-- WORK REQUIRED --
Below is a block of entries; repeat exactly the lines starting at the line that contains "blue brick B3 level 1 -> none" and ending at the line that contains "red plate I4:J5 level 1 -> none", both included.

-- THE RECORDS --
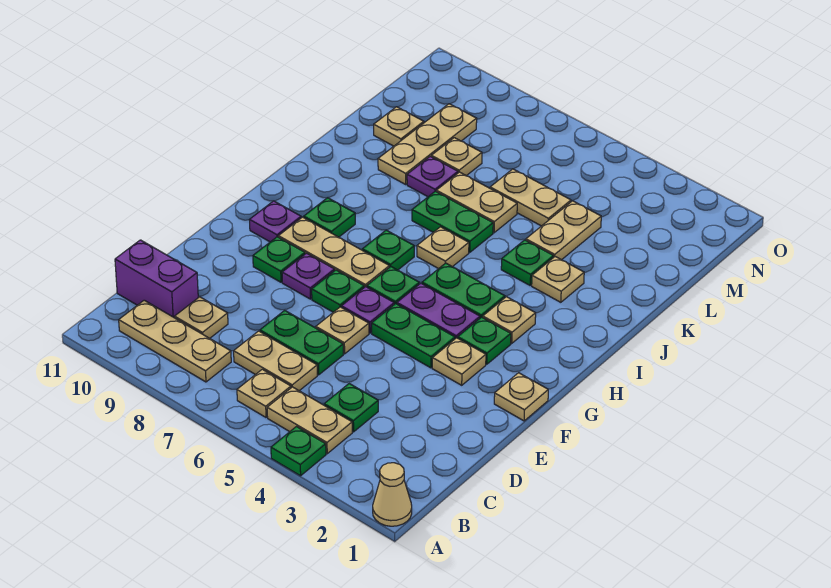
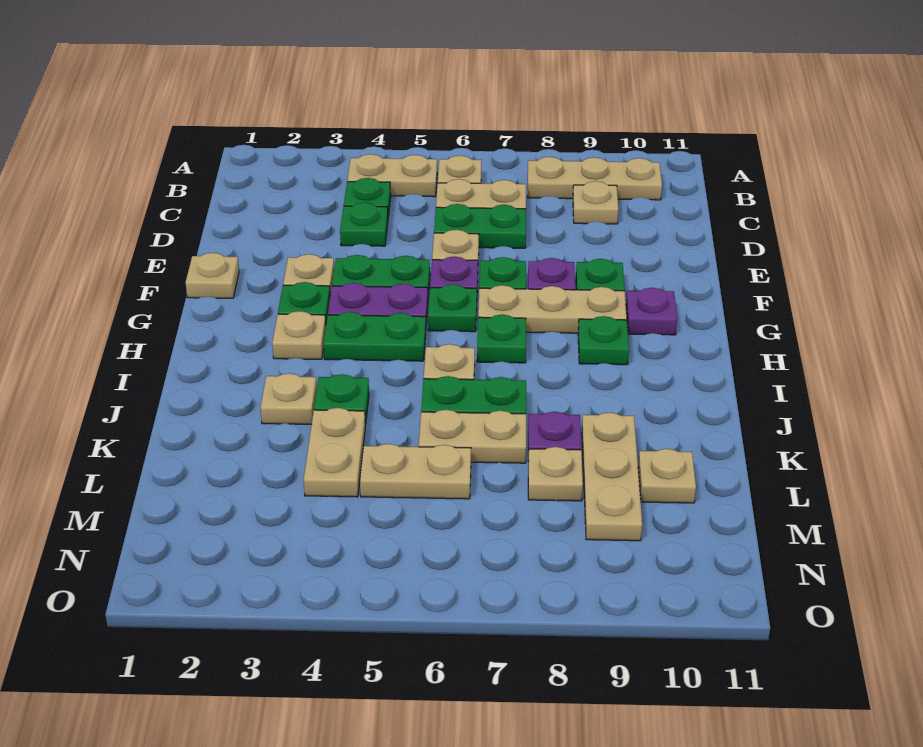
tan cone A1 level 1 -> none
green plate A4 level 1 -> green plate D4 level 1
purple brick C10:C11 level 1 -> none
==
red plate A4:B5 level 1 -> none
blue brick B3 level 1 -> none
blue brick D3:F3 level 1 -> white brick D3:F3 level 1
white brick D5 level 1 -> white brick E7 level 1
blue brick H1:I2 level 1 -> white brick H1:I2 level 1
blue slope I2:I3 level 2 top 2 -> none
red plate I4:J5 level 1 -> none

-- ANSWER BOX --
blue brick B3 level 1 -> none
blue brick D3:F3 level 1 -> white brick D3:F3 level 1
white brick D5 level 1 -> white brick E7 level 1
blue brick H1:I2 level 1 -> white brick H1:I2 level 1
blue slope I2:I3 level 2 top 2 -> none
red plate I4:J5 level 1 -> none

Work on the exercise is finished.